**EXERCISE DETAILS**
Reproduce word for word, from the entries below, the line with "The pink_spaceship at 445,347 disappeared.", the line with "The russet_play_ball at", and every line between them, and nothing more.

**PROVIDED DATA**
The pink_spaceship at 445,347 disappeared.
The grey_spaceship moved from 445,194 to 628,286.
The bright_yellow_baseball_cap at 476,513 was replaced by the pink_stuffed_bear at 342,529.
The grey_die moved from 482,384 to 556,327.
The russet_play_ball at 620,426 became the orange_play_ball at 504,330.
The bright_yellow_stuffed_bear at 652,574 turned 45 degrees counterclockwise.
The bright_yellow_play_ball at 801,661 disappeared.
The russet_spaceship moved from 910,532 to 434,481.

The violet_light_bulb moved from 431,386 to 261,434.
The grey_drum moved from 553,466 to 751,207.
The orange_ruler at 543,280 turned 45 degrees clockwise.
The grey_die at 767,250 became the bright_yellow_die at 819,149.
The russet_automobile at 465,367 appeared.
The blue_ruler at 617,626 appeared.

* * *

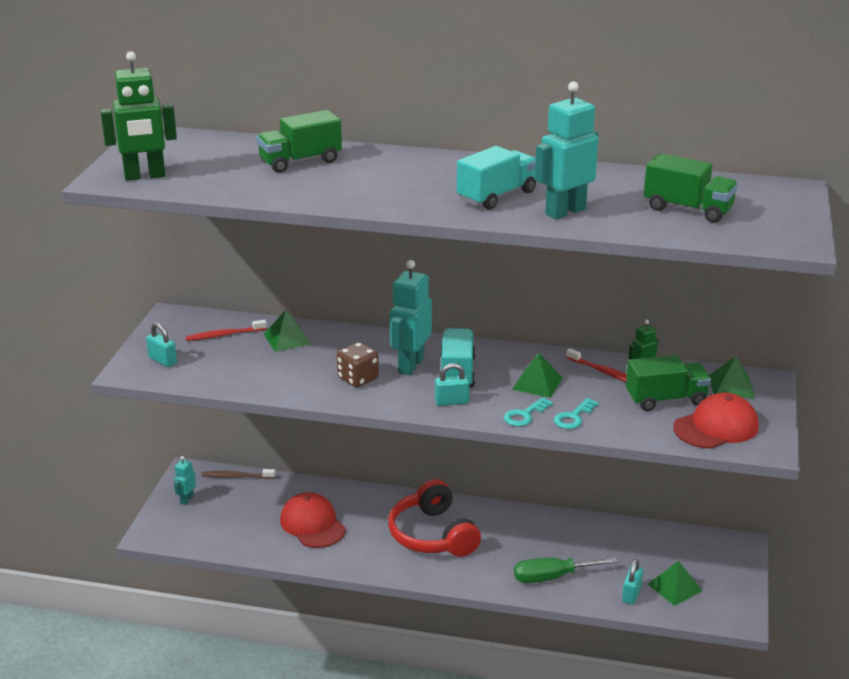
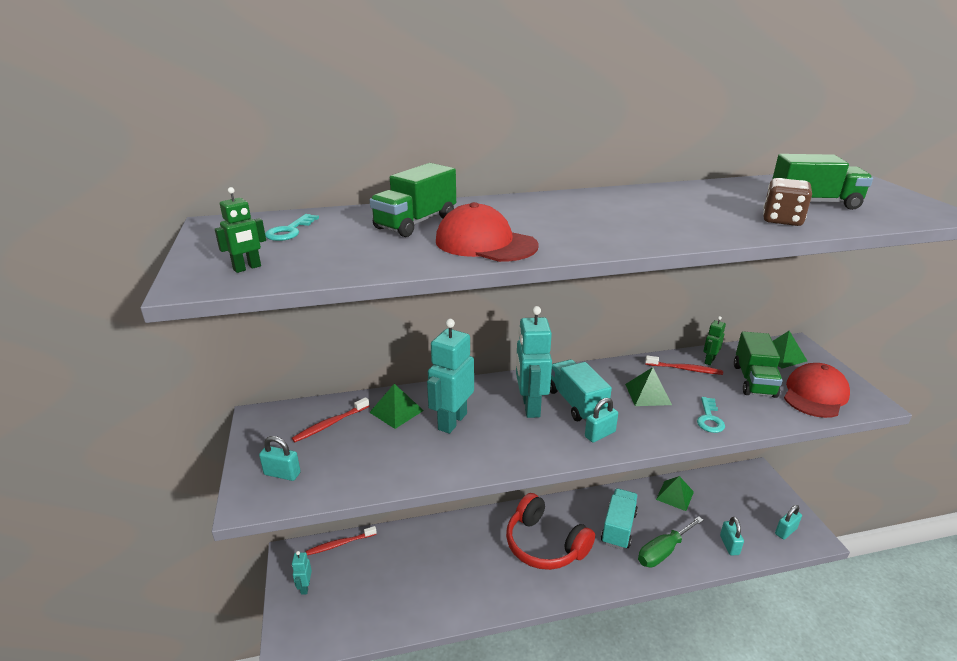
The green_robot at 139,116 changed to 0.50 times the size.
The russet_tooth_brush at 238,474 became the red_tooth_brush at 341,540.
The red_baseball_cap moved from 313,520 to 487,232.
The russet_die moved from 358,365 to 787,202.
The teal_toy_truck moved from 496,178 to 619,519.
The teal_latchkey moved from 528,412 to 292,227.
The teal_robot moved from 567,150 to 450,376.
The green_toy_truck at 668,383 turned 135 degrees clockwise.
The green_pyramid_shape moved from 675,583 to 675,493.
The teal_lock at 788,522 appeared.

--

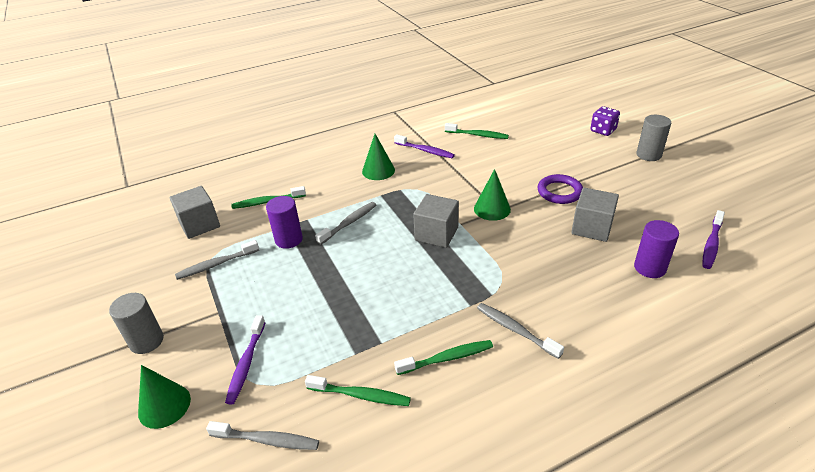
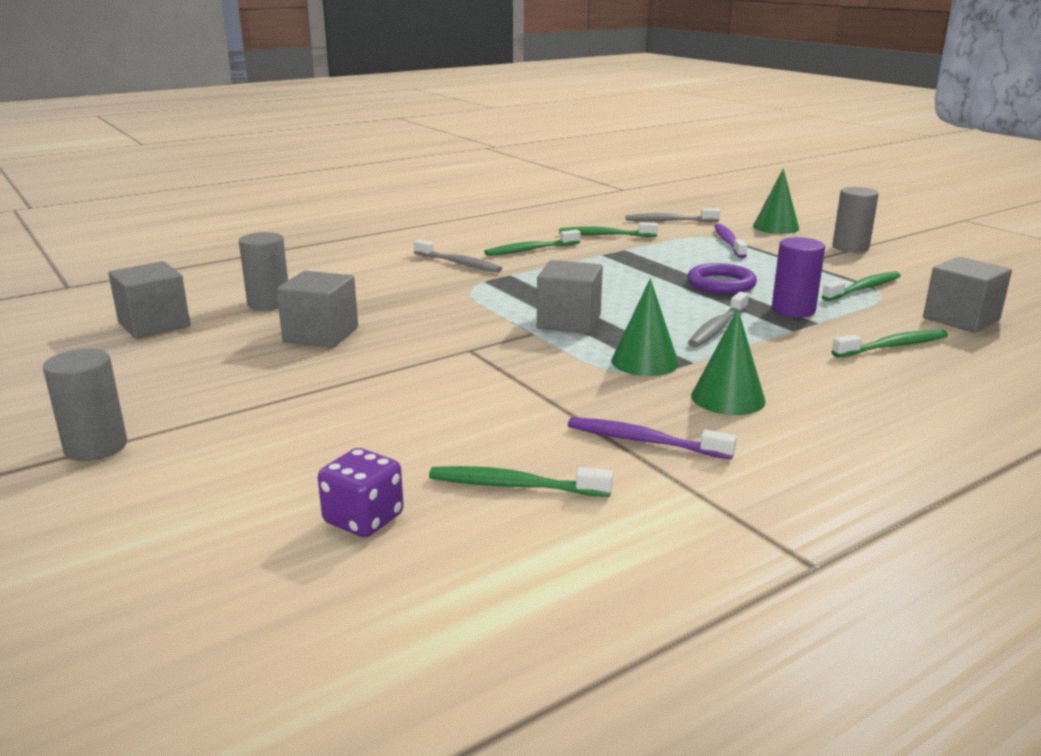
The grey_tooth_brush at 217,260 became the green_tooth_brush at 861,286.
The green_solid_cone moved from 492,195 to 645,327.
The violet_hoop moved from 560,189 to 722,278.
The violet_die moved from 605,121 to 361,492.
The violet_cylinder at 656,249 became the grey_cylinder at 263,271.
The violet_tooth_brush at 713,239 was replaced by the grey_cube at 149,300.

**SOLUTION BELOW**
The pink_spaceship at 445,347 disappeared.
The grey_spaceship moved from 445,194 to 628,286.
The bright_yellow_baseball_cap at 476,513 was replaced by the pink_stuffed_bear at 342,529.
The grey_die moved from 482,384 to 556,327.
The russet_play_ball at 620,426 became the orange_play_ball at 504,330.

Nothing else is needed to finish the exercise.